- Exercise instructions
All records that follow are to be restated exactly.

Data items
++++++++++
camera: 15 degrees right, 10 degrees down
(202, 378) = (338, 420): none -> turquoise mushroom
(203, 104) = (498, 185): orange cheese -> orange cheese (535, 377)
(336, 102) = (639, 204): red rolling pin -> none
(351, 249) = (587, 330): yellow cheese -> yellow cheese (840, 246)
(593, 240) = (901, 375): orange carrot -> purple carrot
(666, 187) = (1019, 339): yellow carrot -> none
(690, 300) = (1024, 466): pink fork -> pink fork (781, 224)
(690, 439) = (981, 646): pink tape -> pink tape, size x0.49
++++++++++
- Solution to this exercise
camera: 15 degrees right, 10 degrees down
(202, 378) = (338, 420): none -> turquoise mushroom
(203, 104) = (498, 185): orange cheese -> orange cheese (535, 377)
(336, 102) = (639, 204): red rolling pin -> none
(351, 249) = (587, 330): yellow cheese -> yellow cheese (840, 246)
(593, 240) = (901, 375): orange carrot -> purple carrot
(666, 187) = (1019, 339): yellow carrot -> none
(690, 300) = (1024, 466): pink fork -> pink fork (781, 224)
(690, 439) = (981, 646): pink tape -> pink tape, size x0.49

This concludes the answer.